■ BRIEF ■
Every line in the data below that holds "minus" should be found and copied.

■ THE DATA ■
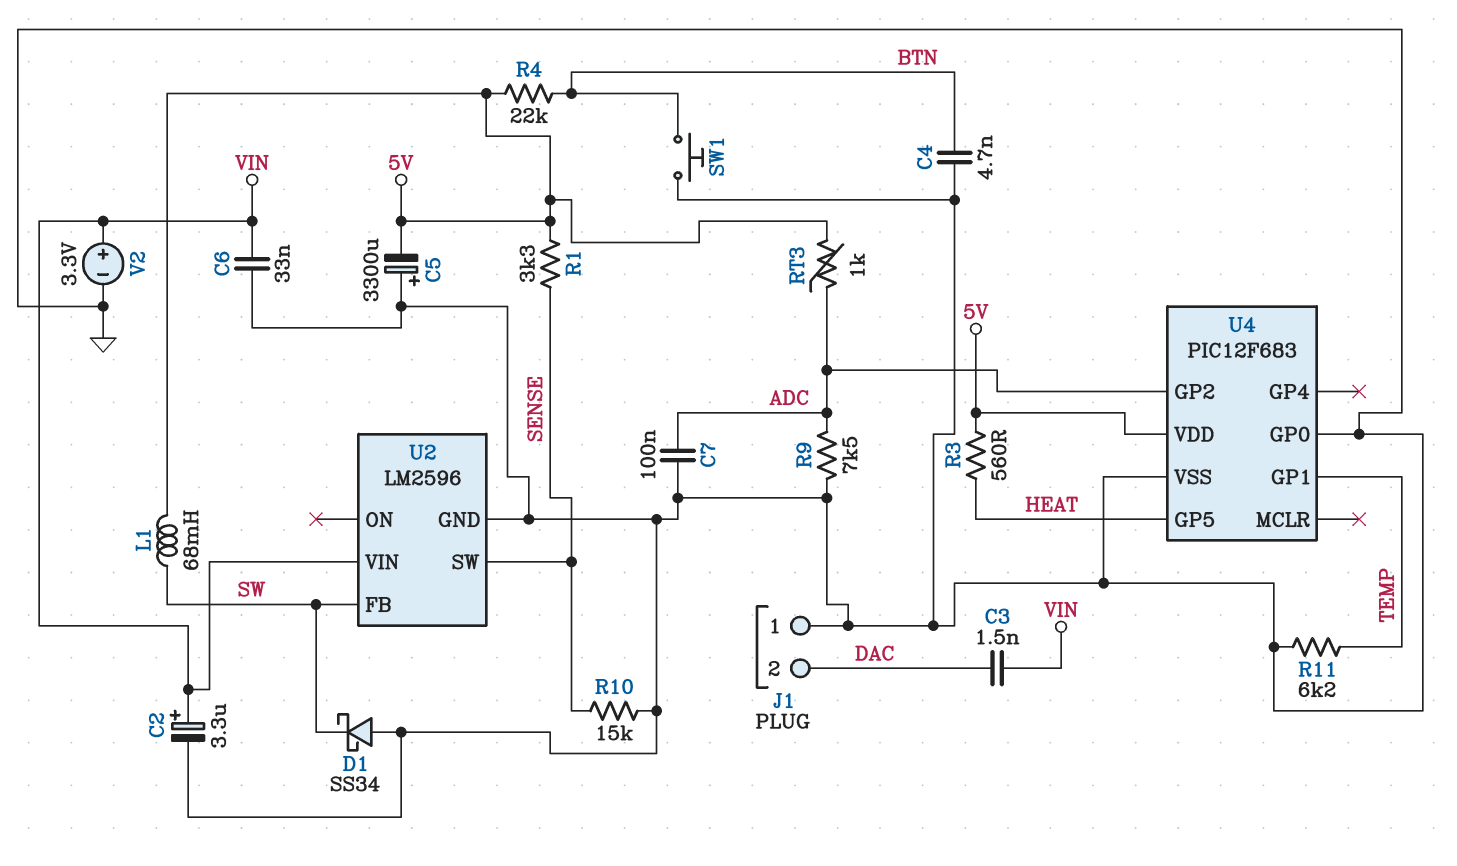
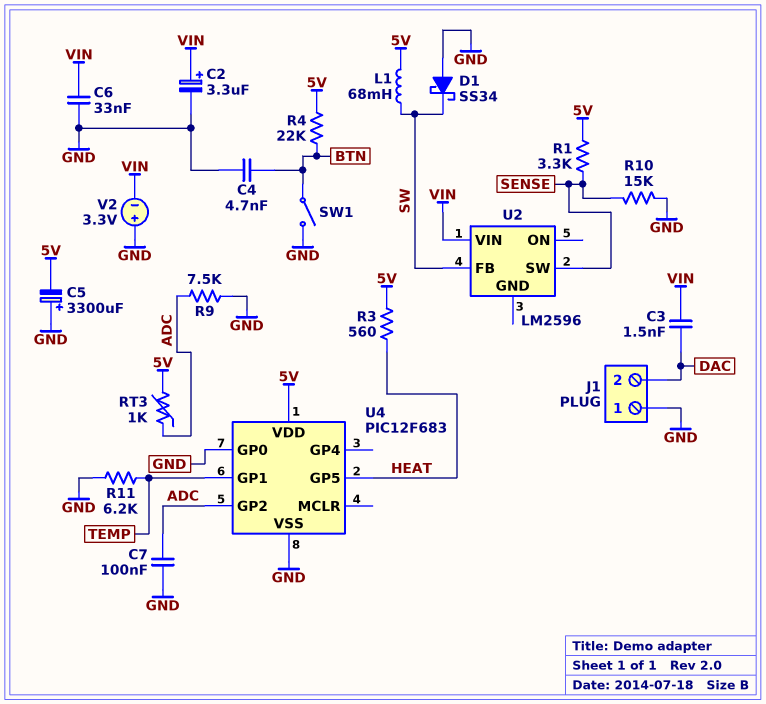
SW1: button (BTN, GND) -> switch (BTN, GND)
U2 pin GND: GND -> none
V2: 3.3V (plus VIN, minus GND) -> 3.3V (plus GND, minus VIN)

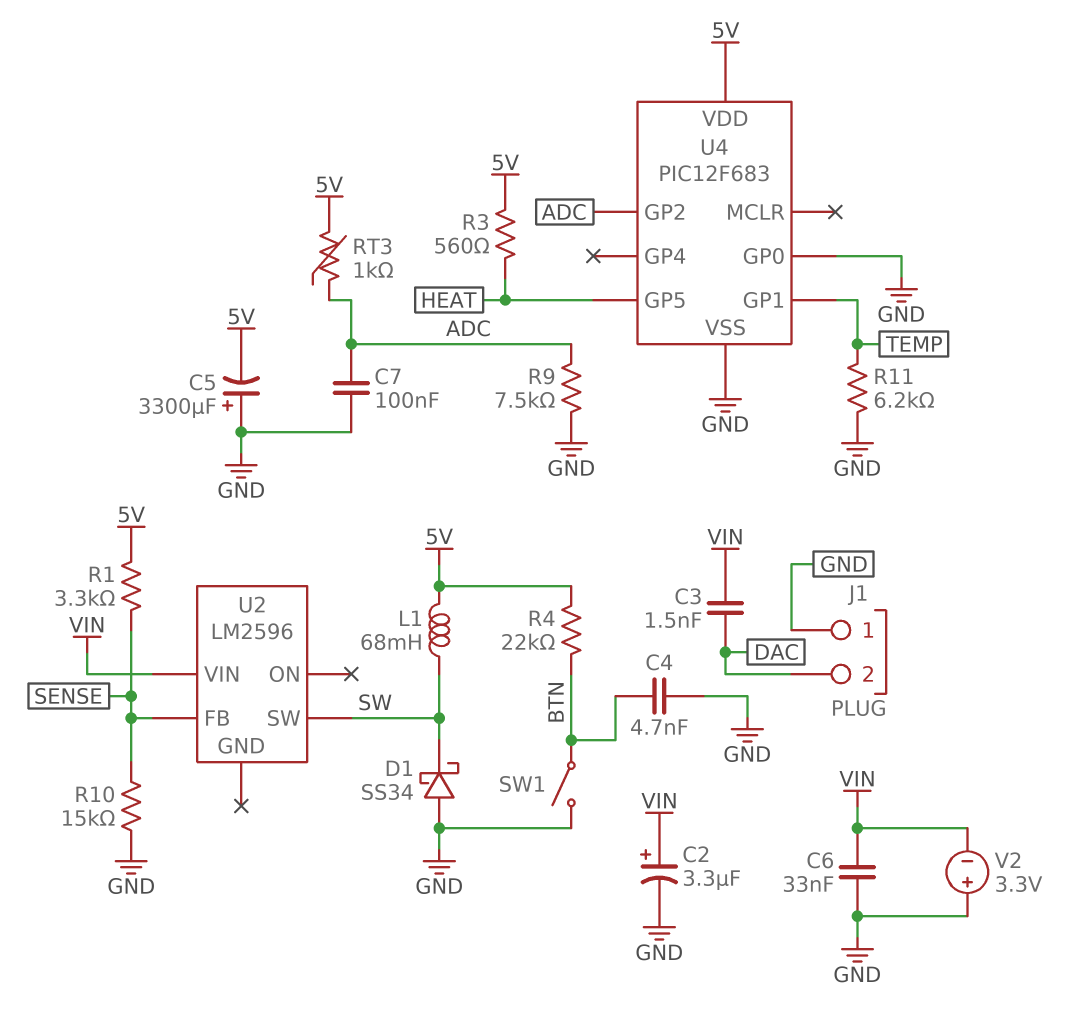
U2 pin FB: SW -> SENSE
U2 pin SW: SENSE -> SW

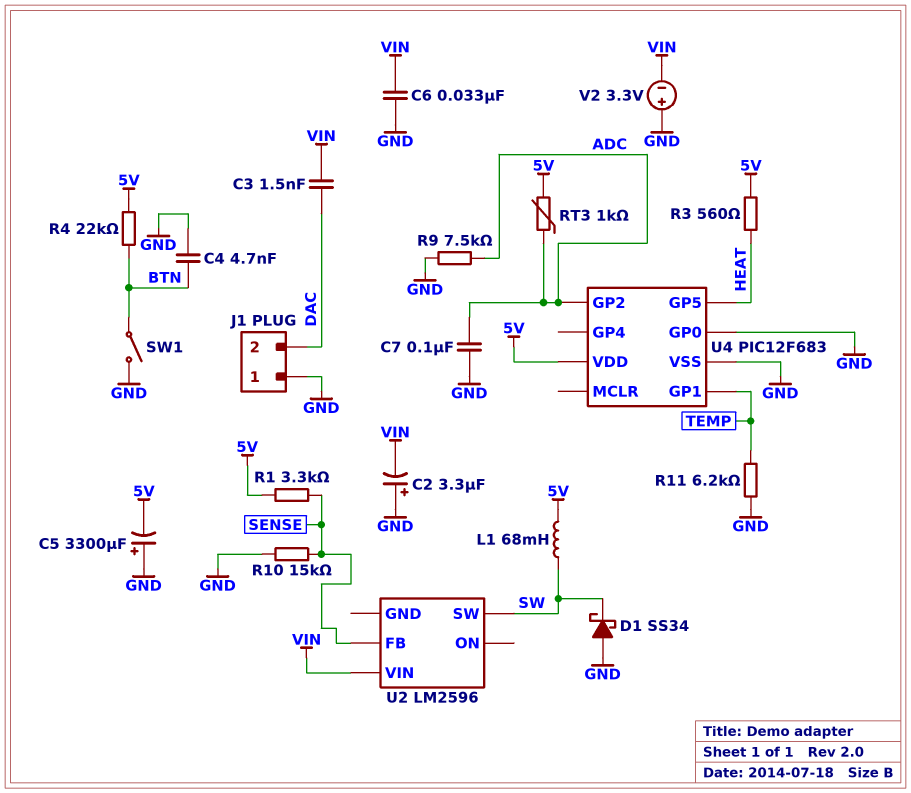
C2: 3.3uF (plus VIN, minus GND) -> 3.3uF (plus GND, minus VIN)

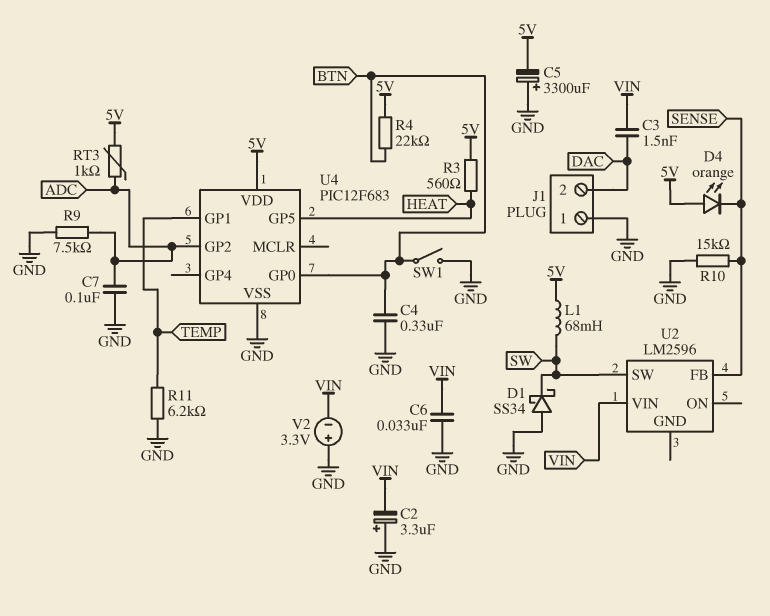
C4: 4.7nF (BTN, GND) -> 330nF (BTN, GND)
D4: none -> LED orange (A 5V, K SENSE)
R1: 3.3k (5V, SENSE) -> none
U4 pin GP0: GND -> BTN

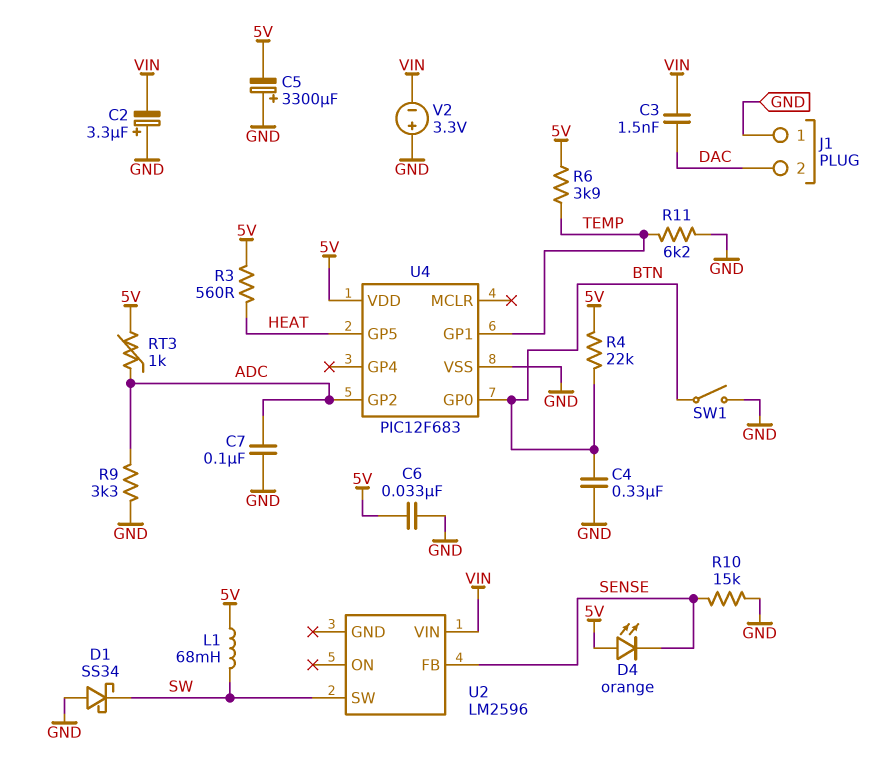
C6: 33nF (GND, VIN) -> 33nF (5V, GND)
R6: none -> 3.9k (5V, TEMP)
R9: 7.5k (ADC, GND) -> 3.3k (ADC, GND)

■ RESULT OF THIS TASK ■
V2: 3.3V (plus VIN, minus GND) -> 3.3V (plus GND, minus VIN)
C2: 3.3uF (plus VIN, minus GND) -> 3.3uF (plus GND, minus VIN)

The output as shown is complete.